## Task description
Could you copy every line from the material below in which "diode" appears?
========================================================================
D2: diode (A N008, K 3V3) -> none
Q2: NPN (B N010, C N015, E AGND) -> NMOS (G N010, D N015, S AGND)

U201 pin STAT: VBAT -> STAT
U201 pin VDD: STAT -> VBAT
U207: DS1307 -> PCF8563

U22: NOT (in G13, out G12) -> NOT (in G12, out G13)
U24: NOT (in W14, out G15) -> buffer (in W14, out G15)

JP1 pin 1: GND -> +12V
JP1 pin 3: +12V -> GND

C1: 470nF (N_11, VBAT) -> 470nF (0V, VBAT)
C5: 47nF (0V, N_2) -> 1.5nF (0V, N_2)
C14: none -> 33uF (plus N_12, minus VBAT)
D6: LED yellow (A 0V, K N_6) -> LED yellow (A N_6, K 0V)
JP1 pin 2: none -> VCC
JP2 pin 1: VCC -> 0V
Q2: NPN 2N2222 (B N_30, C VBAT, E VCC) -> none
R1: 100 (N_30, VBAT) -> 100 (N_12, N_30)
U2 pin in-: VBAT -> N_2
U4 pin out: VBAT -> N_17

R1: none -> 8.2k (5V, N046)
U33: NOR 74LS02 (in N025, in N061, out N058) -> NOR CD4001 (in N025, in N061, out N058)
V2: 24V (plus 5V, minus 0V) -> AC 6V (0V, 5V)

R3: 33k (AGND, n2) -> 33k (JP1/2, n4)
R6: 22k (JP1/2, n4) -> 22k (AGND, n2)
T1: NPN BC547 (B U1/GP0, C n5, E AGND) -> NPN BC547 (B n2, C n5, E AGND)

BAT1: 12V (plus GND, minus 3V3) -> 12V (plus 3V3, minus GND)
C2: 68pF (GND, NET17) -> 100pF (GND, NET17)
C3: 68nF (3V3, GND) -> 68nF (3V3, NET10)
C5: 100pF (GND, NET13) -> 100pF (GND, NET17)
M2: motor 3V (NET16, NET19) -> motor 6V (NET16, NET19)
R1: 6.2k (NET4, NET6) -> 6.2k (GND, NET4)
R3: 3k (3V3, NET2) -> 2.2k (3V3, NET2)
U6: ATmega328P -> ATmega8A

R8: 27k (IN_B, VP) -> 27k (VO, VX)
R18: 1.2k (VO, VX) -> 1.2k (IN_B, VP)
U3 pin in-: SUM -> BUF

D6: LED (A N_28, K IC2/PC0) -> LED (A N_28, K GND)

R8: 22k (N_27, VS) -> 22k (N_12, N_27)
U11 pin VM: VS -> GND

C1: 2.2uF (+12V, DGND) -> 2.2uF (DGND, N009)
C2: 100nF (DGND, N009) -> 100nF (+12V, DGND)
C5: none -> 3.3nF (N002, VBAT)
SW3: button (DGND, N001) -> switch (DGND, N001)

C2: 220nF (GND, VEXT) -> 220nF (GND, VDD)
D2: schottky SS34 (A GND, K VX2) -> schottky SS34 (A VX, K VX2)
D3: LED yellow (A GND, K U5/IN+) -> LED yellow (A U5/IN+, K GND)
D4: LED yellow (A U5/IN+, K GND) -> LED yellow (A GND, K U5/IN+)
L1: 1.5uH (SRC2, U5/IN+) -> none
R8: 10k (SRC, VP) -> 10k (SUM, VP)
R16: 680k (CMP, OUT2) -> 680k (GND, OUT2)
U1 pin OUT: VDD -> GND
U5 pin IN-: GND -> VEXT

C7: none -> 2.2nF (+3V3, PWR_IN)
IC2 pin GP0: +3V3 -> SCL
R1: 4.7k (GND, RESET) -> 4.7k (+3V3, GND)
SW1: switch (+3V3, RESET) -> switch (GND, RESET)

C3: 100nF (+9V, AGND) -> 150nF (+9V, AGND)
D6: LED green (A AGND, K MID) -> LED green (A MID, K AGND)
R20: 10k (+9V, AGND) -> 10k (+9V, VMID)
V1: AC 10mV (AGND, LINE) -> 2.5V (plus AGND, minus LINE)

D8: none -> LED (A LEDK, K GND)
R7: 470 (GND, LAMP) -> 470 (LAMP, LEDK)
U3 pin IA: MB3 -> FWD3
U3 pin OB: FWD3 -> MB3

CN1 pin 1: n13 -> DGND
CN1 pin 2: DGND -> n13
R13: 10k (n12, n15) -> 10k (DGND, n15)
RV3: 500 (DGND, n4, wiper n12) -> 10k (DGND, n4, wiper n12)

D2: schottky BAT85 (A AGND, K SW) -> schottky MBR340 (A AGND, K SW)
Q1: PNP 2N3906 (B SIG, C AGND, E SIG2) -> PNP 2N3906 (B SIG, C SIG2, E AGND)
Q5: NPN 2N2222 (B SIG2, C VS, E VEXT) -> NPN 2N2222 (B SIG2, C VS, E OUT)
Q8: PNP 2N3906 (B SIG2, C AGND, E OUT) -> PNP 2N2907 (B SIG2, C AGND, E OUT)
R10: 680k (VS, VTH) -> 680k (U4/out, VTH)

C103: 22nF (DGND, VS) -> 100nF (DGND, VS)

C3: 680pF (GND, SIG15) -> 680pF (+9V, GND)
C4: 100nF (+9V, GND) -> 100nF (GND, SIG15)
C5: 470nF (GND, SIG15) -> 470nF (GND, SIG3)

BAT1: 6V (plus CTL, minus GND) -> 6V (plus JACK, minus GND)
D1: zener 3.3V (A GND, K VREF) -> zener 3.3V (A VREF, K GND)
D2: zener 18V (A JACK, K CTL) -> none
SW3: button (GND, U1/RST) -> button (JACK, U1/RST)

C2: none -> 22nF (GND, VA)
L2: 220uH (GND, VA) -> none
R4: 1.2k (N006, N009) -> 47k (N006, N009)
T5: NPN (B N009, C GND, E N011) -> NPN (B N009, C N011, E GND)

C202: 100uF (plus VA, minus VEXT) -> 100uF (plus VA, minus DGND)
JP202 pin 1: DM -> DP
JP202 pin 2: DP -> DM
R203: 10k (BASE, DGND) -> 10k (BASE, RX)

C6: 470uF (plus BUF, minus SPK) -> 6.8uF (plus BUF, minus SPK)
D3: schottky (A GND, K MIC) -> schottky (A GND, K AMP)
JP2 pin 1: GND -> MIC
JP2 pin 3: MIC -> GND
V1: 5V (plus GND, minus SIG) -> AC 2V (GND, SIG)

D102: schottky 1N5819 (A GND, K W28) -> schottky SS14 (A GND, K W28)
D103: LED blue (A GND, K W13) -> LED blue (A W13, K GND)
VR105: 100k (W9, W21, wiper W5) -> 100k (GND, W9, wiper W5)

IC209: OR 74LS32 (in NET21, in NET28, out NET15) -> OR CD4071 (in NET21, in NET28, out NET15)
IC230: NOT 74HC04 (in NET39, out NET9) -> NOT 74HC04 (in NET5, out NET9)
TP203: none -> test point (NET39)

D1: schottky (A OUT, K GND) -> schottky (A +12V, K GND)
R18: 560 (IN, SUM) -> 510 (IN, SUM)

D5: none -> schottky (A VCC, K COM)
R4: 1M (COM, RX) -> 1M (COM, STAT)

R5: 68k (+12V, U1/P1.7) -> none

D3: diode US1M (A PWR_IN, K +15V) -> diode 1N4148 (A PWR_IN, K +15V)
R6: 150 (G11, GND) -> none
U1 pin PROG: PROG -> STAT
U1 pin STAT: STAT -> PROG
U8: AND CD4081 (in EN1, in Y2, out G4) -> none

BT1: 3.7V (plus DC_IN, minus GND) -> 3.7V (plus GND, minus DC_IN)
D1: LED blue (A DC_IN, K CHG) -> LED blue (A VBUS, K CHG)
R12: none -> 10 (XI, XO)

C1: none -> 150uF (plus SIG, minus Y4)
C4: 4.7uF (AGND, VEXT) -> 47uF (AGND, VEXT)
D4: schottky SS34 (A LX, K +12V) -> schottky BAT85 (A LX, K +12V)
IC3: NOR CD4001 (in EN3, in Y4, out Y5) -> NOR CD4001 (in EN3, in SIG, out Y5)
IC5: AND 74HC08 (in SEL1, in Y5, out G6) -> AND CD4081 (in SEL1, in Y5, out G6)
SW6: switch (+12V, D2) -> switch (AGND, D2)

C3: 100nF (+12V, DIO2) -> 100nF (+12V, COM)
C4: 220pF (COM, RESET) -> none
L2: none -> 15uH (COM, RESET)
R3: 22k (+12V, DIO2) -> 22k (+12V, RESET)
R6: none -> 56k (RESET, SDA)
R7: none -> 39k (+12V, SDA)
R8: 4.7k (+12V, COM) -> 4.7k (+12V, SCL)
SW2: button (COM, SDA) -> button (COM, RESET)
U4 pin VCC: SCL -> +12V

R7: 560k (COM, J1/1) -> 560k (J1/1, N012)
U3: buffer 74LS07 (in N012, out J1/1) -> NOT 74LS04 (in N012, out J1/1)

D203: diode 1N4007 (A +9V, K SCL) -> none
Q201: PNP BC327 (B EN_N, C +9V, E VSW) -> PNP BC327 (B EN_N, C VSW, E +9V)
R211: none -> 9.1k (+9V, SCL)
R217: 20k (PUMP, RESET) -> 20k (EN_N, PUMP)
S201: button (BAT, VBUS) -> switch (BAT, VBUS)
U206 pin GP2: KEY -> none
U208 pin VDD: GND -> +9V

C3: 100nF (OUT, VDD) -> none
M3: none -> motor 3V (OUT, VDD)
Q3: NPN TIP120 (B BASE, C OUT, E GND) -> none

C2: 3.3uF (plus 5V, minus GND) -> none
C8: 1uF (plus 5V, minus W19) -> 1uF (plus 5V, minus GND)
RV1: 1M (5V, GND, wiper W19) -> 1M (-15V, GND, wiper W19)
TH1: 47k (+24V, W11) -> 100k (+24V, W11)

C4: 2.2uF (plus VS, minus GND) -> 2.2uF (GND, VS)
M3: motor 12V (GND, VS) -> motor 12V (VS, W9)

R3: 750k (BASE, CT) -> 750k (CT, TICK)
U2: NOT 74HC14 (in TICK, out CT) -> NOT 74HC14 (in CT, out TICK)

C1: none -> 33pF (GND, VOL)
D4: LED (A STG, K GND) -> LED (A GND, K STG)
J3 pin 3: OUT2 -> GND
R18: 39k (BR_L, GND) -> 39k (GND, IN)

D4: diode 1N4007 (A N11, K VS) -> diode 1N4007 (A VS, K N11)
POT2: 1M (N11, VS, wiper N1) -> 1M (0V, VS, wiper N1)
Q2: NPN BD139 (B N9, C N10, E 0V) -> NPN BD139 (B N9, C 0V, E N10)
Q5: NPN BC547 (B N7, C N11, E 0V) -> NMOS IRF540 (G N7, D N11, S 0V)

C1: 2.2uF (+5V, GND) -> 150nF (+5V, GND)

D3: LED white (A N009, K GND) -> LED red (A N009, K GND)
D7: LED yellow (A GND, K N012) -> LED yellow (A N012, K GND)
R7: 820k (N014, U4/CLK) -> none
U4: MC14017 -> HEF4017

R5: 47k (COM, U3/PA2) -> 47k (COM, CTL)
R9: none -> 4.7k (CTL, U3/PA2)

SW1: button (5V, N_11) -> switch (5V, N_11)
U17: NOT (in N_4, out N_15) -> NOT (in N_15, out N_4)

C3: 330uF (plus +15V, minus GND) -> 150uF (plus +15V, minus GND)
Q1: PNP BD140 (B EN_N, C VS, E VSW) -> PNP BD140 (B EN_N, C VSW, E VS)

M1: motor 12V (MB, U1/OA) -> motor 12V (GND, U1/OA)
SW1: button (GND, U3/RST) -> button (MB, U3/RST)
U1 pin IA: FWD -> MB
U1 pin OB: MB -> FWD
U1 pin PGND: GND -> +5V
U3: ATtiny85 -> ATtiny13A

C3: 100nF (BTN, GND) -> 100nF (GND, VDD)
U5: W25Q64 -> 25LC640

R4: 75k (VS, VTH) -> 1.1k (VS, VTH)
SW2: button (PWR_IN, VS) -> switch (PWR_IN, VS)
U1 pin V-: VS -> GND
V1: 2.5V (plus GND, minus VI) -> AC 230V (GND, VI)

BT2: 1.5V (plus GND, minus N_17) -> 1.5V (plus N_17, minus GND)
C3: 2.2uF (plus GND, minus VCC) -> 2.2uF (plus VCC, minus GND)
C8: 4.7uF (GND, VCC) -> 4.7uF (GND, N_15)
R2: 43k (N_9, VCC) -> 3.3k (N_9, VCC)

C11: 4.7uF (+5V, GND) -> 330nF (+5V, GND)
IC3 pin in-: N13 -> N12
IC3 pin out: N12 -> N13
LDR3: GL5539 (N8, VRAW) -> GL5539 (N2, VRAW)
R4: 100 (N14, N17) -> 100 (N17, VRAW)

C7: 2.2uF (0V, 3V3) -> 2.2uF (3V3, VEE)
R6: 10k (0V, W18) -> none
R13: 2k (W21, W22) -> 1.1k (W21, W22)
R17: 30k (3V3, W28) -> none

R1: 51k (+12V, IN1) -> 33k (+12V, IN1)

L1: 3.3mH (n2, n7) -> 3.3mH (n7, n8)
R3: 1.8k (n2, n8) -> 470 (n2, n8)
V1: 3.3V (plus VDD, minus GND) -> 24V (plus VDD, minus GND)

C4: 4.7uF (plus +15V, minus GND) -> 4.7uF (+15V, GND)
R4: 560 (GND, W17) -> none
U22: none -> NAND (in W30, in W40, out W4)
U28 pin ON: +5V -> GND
========================================================================
## Exercise output
D2: diode (A N008, K 3V3) -> none
D3: diode US1M (A PWR_IN, K +15V) -> diode 1N4148 (A PWR_IN, K +15V)
D203: diode 1N4007 (A +9V, K SCL) -> none
D4: diode 1N4007 (A N11, K VS) -> diode 1N4007 (A VS, K N11)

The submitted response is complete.